## DATA UNDER STUDY
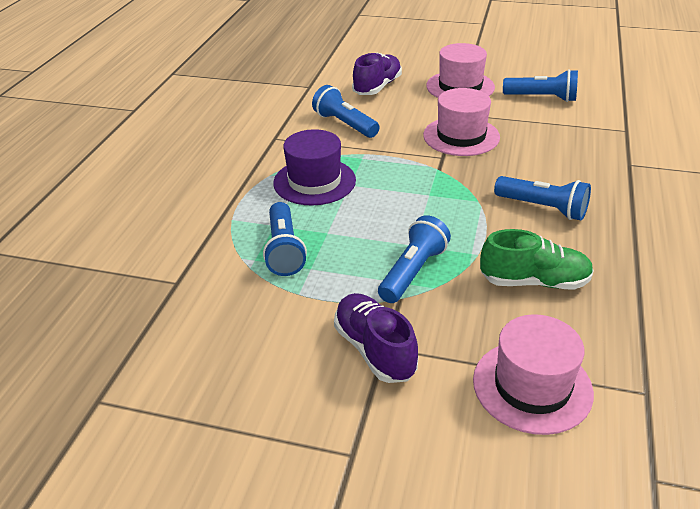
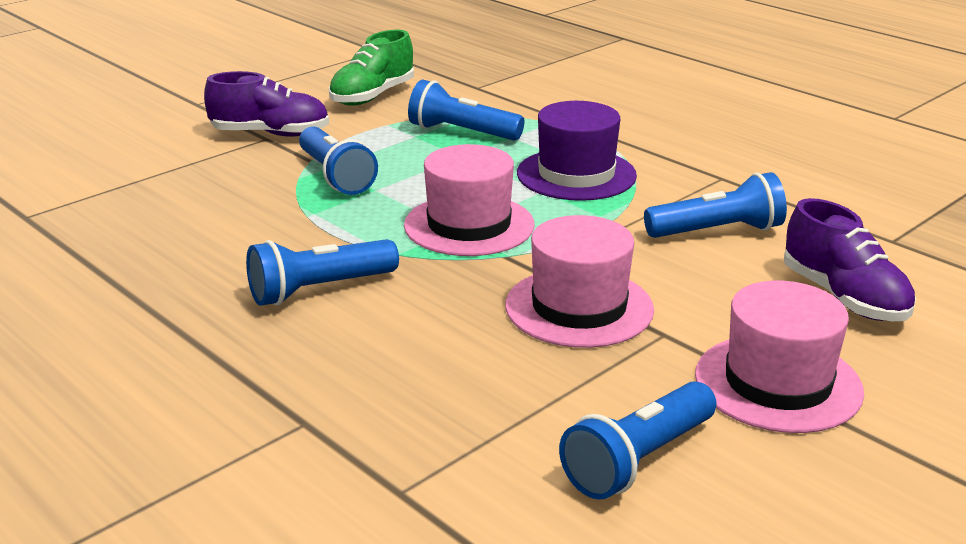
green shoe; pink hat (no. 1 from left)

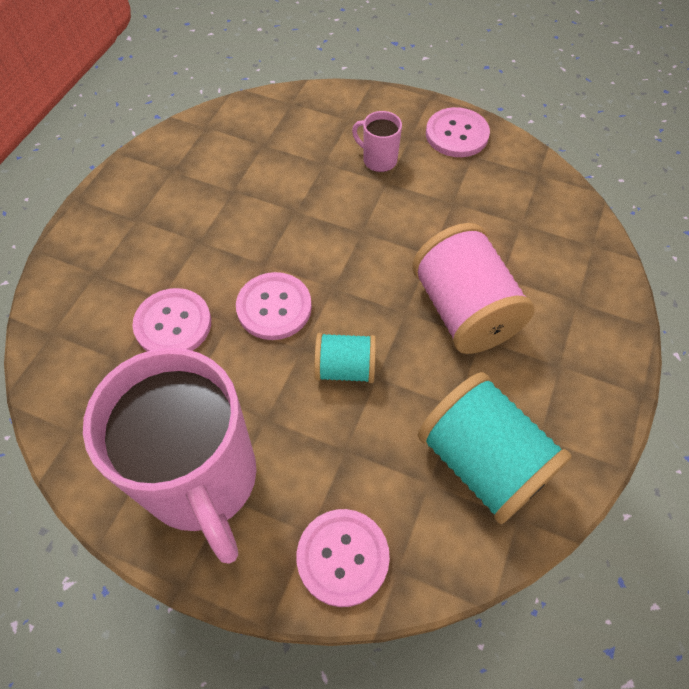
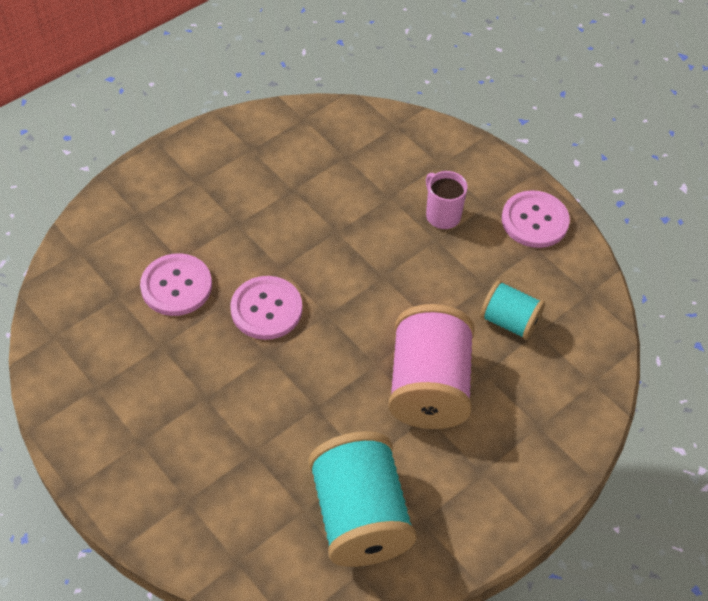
turquoise spool (no. 2 from left); pink mug (no. 1 from left in the first image); pink button (no. 3 from left in the first image)

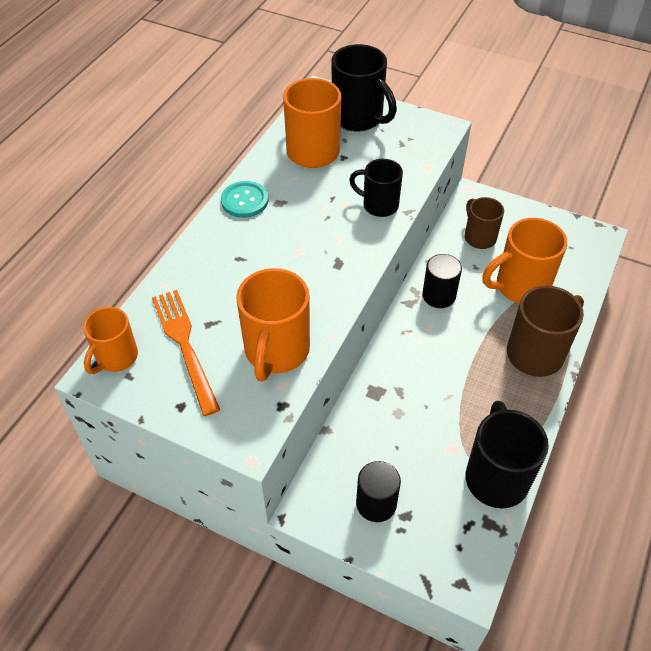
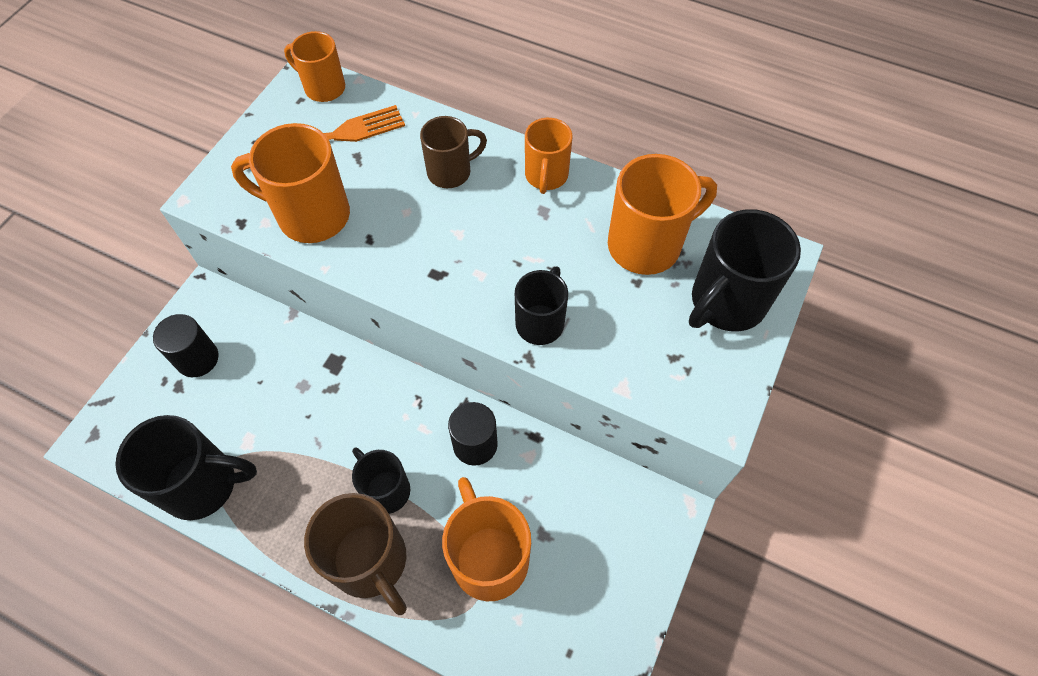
black mug (no. 2 from left); brown mug (no. 2 from left); orange mug (no. 4 from left)

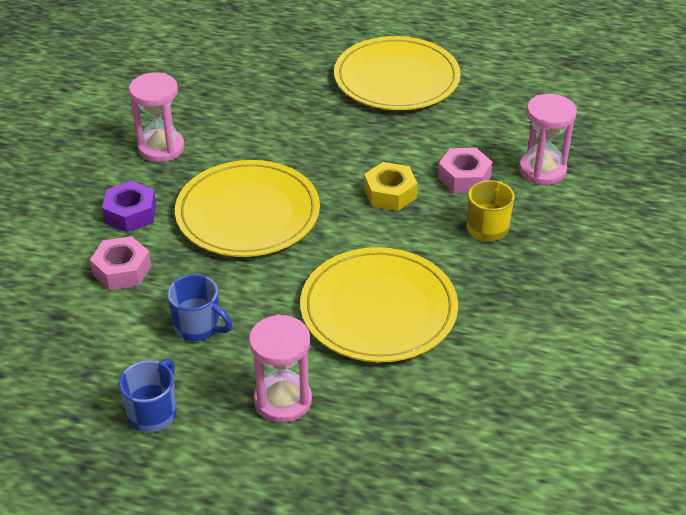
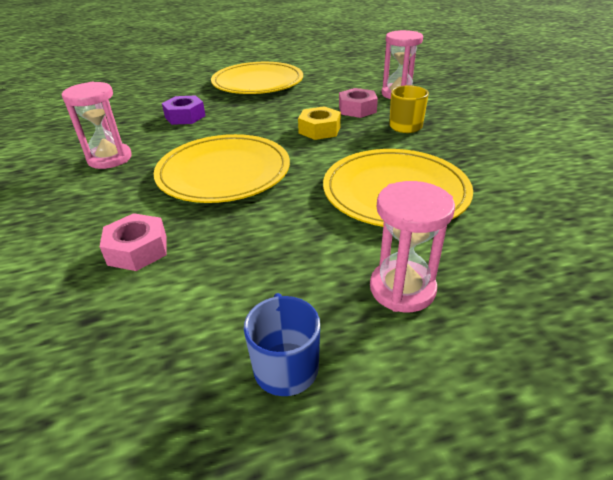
purple nut; blue mug (no. 2 from left in the first image)

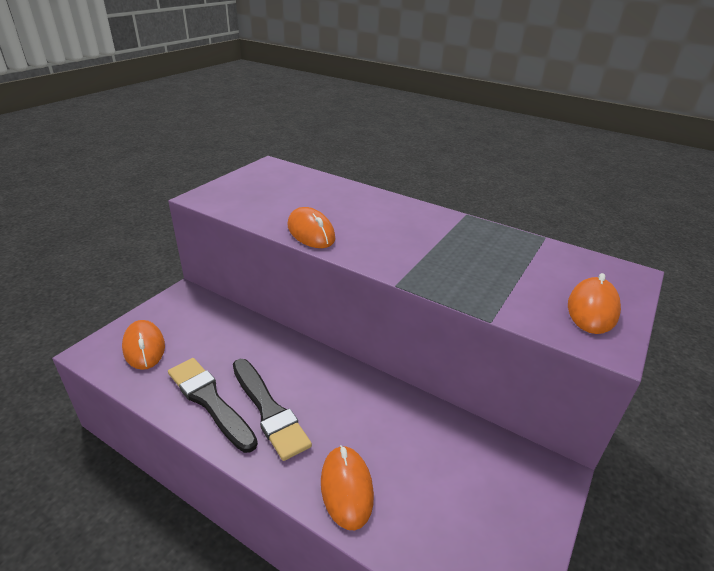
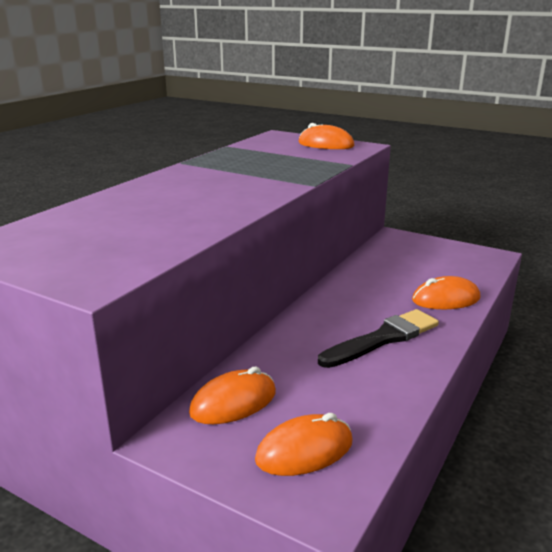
orange mouse (no. 1 from left); black brush (no. 1 from left in the first image)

## WORK INSTRUCTION
Look through the material above for "image" and copy the lines that have it.

## OUTPUT OF THE TASK
turquoise spool (no. 2 from left); pink mug (no. 1 from left in the first image); pink button (no. 3 from left in the first image)
purple nut; blue mug (no. 2 from left in the first image)
orange mouse (no. 1 from left); black brush (no. 1 from left in the first image)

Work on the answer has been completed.